[Exercise]:
Nothing but a number belongs in the answer: how many lines of the records below contain the string "padlock".

[Dataset entries]:
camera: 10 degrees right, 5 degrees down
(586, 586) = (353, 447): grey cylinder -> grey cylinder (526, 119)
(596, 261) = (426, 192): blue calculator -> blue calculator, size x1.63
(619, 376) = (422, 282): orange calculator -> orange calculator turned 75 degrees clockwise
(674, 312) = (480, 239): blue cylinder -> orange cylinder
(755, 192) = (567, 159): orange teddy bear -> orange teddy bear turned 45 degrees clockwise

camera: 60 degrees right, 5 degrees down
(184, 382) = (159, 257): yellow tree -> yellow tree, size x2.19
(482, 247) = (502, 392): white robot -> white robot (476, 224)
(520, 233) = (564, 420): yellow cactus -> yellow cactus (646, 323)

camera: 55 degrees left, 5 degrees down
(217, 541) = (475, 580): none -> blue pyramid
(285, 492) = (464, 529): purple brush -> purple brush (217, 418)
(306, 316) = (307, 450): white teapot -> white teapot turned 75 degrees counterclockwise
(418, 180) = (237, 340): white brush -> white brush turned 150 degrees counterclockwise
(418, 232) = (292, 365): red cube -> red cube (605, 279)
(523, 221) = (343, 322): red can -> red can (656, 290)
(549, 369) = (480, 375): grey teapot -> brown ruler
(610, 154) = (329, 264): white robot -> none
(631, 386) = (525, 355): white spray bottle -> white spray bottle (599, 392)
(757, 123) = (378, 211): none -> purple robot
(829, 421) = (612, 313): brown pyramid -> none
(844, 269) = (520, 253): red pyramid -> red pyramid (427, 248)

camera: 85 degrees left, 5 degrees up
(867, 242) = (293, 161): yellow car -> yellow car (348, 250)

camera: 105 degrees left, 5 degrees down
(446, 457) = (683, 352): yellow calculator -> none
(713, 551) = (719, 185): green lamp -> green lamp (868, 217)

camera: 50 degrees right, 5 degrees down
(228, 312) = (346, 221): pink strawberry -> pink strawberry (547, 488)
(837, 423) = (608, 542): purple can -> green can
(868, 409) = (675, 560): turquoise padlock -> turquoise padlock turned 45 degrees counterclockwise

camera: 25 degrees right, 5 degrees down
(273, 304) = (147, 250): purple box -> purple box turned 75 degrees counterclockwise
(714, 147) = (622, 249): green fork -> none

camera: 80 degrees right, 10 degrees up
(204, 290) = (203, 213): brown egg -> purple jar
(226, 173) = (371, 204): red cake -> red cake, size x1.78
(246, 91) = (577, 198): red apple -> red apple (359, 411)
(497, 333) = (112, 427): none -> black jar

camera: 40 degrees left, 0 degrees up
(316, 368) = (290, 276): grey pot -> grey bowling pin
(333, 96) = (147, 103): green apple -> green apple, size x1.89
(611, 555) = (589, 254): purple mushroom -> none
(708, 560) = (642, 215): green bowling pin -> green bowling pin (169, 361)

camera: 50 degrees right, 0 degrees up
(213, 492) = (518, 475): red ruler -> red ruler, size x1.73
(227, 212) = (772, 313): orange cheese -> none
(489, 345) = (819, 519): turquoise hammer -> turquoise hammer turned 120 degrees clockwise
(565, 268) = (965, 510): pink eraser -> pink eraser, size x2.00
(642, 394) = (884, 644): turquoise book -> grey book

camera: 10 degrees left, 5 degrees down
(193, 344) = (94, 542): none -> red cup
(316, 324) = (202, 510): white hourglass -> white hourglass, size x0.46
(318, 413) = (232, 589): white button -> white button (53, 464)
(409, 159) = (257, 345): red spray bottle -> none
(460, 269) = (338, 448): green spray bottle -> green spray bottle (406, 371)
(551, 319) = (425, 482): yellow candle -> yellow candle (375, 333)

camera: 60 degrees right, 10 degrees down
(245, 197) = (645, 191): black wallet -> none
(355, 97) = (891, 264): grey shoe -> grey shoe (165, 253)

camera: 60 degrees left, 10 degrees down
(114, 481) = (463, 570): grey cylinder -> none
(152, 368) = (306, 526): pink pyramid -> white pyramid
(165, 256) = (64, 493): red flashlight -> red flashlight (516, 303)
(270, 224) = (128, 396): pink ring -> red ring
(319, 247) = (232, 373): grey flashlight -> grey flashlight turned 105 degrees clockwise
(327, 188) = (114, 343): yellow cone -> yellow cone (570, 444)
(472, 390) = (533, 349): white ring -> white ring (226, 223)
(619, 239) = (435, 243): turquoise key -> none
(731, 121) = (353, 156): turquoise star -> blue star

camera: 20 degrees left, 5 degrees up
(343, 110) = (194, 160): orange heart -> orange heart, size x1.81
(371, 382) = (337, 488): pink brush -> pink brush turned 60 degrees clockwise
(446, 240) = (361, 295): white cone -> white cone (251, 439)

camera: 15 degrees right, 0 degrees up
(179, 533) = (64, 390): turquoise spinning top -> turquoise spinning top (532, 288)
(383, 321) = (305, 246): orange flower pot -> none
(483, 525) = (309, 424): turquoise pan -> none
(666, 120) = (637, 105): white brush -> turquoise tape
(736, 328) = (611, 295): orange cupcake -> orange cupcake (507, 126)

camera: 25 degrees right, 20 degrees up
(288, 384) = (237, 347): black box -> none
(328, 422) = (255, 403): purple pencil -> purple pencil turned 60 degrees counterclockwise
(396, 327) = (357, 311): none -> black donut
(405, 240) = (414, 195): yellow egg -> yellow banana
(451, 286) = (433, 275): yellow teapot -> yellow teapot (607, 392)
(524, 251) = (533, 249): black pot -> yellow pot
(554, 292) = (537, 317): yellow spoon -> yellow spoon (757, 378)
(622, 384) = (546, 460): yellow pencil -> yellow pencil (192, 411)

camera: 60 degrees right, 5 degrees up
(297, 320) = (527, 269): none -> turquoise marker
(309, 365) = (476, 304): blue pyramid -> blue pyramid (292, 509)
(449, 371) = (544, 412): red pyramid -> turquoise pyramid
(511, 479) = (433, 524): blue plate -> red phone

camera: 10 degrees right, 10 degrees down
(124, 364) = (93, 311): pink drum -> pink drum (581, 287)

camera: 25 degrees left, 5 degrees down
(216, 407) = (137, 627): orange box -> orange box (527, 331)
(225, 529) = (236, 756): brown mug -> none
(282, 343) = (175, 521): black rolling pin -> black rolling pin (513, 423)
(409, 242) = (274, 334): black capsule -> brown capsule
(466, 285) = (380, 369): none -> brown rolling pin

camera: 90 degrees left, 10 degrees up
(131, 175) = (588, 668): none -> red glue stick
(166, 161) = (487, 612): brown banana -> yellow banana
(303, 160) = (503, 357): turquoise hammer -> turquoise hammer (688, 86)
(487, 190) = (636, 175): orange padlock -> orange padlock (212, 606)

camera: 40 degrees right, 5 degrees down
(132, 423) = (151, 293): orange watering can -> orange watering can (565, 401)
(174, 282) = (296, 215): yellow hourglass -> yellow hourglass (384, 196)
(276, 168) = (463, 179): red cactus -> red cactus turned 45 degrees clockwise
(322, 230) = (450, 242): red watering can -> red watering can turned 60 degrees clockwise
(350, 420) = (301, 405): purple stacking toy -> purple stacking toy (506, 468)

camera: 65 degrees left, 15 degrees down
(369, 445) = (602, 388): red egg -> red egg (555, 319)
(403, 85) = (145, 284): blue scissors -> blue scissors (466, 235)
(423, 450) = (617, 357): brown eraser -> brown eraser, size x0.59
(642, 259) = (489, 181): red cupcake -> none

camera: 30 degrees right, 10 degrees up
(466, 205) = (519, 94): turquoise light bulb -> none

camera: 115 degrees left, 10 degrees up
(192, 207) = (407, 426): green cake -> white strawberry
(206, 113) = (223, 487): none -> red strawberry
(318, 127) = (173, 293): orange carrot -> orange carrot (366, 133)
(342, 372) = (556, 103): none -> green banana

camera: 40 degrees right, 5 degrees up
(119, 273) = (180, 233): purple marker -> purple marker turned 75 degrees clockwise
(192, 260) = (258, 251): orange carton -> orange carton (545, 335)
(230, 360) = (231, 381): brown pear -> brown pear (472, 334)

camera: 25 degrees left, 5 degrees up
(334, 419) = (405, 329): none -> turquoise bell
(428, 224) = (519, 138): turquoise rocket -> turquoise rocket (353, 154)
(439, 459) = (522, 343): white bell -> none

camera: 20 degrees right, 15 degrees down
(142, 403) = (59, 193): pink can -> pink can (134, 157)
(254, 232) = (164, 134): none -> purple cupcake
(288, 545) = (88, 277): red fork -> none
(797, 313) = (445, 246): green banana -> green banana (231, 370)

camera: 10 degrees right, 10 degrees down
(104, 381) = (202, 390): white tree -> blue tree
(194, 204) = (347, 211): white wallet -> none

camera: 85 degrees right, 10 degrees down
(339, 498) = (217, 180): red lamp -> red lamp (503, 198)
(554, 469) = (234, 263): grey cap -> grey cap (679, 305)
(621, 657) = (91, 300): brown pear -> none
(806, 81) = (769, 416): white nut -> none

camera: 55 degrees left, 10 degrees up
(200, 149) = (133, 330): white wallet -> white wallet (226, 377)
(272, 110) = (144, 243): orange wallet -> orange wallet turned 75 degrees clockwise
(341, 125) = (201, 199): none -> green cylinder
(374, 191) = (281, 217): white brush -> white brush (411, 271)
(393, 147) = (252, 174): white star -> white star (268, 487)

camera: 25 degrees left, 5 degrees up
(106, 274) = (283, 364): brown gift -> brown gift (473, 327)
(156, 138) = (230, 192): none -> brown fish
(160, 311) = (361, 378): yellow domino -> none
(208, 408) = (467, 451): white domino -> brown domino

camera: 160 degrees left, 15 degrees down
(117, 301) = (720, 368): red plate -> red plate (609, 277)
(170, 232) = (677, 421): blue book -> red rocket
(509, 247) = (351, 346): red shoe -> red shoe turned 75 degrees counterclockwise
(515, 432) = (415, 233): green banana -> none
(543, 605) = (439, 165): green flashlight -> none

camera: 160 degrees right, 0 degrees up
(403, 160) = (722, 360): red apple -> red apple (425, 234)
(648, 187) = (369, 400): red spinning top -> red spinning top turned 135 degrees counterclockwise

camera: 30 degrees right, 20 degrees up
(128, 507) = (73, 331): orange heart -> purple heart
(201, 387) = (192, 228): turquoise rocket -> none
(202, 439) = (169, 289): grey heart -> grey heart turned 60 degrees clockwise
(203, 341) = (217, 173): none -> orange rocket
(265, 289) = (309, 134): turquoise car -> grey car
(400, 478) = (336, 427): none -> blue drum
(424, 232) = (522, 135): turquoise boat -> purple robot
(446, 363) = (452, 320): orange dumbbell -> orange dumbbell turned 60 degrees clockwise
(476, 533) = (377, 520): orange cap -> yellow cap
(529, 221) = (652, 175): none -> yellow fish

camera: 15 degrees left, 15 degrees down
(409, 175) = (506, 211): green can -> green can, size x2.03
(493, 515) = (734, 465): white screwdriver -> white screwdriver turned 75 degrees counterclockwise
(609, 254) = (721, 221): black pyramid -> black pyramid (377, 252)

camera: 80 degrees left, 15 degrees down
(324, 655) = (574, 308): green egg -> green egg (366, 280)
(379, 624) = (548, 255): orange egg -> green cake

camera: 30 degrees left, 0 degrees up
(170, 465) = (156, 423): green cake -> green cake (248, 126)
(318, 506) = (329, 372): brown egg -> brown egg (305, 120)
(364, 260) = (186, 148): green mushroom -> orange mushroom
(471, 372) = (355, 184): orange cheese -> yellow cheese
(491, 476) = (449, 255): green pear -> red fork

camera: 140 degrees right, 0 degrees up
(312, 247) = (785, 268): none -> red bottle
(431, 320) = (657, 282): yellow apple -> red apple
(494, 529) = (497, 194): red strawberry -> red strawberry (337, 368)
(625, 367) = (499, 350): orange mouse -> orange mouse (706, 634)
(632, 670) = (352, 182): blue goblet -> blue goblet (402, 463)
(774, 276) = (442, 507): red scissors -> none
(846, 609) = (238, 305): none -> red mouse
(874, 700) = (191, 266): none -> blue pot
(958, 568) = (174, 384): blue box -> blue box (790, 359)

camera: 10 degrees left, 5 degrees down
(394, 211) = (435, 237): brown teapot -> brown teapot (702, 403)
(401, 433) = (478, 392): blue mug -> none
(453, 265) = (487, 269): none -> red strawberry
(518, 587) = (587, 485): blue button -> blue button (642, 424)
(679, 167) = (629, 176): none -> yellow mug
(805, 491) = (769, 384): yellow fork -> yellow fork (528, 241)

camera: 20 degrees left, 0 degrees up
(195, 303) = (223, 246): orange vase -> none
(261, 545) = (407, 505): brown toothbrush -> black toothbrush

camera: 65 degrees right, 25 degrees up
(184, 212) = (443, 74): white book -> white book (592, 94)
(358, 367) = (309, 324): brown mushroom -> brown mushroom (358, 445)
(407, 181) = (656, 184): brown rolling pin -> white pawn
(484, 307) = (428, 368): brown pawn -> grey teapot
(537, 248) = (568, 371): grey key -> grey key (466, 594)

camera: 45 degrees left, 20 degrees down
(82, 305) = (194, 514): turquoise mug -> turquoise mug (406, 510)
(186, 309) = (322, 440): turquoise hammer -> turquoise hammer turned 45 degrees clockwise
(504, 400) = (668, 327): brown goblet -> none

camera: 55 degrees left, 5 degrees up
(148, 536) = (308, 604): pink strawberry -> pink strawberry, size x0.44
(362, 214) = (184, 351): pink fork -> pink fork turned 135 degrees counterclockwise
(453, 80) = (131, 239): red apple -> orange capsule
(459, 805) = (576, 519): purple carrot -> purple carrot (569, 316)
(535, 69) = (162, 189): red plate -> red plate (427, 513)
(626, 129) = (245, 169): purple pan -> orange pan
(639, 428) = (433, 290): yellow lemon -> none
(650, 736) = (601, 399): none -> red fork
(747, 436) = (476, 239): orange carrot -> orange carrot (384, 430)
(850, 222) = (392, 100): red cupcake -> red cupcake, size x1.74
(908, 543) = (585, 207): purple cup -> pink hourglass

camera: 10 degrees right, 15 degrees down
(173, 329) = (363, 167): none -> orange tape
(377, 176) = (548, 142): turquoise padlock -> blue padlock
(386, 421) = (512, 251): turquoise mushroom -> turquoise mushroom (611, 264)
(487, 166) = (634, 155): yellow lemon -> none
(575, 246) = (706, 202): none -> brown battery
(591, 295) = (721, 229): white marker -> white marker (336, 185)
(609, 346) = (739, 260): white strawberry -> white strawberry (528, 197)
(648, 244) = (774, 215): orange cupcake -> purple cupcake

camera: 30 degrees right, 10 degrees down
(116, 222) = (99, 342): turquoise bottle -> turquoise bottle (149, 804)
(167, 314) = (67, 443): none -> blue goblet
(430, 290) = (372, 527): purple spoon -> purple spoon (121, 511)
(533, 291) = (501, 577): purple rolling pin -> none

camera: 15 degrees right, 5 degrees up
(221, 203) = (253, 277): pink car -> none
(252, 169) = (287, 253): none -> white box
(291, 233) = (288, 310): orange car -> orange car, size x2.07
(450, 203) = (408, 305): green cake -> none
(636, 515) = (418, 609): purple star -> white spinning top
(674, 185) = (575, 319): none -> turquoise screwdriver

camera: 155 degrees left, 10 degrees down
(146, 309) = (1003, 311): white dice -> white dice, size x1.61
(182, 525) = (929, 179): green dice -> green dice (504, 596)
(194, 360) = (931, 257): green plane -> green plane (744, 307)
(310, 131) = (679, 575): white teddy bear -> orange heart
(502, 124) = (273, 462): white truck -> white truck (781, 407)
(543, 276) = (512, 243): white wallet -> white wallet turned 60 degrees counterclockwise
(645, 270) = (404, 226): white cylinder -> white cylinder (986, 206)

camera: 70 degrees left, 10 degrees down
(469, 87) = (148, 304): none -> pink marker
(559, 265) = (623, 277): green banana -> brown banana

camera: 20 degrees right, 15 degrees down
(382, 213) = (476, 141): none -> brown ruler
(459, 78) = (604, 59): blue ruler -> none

[Task solution]:
3